Dataset content Block Start
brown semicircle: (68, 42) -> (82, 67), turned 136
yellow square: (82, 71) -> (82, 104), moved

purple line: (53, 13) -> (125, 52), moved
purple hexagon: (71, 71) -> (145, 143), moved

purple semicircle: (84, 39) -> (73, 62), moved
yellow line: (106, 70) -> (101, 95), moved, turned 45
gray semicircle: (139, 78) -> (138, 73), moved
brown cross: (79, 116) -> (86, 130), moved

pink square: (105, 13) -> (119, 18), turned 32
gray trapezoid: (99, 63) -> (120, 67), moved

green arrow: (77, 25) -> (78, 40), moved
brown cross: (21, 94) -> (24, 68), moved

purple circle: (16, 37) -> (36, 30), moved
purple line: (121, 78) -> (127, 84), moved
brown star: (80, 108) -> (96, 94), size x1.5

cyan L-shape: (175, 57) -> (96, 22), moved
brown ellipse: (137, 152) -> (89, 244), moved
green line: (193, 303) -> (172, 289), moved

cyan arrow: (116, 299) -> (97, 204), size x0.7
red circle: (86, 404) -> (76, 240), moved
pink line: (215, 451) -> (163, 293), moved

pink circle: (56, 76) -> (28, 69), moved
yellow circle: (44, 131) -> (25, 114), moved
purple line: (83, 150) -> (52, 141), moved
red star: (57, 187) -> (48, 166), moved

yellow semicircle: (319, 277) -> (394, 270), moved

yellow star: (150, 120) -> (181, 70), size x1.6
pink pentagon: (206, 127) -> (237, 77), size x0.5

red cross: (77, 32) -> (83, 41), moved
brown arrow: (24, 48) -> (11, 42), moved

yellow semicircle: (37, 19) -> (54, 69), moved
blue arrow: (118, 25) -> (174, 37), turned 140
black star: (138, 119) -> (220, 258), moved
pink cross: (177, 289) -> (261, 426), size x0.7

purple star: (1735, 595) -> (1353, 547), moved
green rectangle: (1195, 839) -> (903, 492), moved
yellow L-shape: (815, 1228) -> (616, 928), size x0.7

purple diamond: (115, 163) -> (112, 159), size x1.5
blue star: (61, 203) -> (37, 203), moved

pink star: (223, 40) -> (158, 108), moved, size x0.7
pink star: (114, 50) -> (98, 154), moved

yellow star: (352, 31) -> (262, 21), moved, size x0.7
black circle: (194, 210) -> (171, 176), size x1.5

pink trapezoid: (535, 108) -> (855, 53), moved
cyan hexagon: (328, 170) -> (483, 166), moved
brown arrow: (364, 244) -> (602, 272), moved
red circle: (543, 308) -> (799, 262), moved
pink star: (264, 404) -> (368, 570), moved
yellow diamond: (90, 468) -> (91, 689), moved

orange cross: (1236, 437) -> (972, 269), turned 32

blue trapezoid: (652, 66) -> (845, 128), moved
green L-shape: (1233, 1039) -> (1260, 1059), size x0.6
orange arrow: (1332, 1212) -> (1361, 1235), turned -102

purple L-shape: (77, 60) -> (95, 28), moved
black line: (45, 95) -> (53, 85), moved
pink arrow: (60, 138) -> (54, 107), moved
Dataset content Block End
Work required:
Retype exactly the lines from the one containing "orange cross: (1236, 437)" through the last line of the records above, including both.

Written solution:
orange cross: (1236, 437) -> (972, 269), turned 32

blue trapezoid: (652, 66) -> (845, 128), moved
green L-shape: (1233, 1039) -> (1260, 1059), size x0.6
orange arrow: (1332, 1212) -> (1361, 1235), turned -102

purple L-shape: (77, 60) -> (95, 28), moved
black line: (45, 95) -> (53, 85), moved
pink arrow: (60, 138) -> (54, 107), moved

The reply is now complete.